**What the task requires**
Gather all lines from the material that contain "replace".
++++ Entries shown ++++
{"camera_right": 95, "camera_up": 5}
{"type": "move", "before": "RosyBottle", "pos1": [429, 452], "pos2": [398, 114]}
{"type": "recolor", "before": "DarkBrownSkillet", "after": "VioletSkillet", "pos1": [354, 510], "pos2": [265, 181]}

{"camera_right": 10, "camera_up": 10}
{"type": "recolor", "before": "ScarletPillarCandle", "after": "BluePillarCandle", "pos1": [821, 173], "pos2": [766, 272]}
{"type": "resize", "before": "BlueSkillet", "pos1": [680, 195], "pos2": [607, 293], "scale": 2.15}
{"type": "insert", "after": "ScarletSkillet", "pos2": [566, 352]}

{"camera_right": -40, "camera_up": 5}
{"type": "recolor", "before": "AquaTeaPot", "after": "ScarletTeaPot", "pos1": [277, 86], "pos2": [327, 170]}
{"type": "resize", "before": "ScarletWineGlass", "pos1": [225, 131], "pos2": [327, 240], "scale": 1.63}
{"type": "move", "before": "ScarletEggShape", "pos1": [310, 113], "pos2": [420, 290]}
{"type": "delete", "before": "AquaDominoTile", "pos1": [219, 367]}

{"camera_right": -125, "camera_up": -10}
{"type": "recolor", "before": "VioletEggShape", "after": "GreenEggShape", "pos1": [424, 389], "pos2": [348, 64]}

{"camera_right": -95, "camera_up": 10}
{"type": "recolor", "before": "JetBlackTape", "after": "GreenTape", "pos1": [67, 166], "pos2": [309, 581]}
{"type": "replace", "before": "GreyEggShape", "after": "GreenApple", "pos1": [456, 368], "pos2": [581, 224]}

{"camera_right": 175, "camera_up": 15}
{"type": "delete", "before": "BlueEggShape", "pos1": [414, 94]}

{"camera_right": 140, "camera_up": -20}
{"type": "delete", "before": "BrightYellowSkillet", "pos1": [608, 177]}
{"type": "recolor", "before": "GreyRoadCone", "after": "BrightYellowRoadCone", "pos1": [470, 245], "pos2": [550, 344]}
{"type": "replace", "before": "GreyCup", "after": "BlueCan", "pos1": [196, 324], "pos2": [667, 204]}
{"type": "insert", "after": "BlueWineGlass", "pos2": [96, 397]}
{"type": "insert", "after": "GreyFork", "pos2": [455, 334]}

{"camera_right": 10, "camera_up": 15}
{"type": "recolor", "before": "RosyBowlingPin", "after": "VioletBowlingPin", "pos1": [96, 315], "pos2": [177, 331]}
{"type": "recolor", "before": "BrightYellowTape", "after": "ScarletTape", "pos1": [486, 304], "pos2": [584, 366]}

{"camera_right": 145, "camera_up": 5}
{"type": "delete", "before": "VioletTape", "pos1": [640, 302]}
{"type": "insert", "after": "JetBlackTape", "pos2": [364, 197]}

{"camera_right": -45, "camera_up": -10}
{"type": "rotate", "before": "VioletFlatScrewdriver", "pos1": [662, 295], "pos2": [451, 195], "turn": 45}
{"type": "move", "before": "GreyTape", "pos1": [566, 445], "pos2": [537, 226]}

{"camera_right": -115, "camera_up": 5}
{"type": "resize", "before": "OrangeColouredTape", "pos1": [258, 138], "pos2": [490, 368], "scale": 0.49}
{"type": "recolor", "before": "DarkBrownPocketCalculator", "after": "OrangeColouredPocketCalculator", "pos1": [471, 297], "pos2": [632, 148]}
++++
**Answer space**
{"type": "replace", "before": "GreyEggShape", "after": "GreenApple", "pos1": [456, 368], "pos2": [581, 224]}
{"type": "replace", "before": "GreyCup", "after": "BlueCan", "pos1": [196, 324], "pos2": [667, 204]}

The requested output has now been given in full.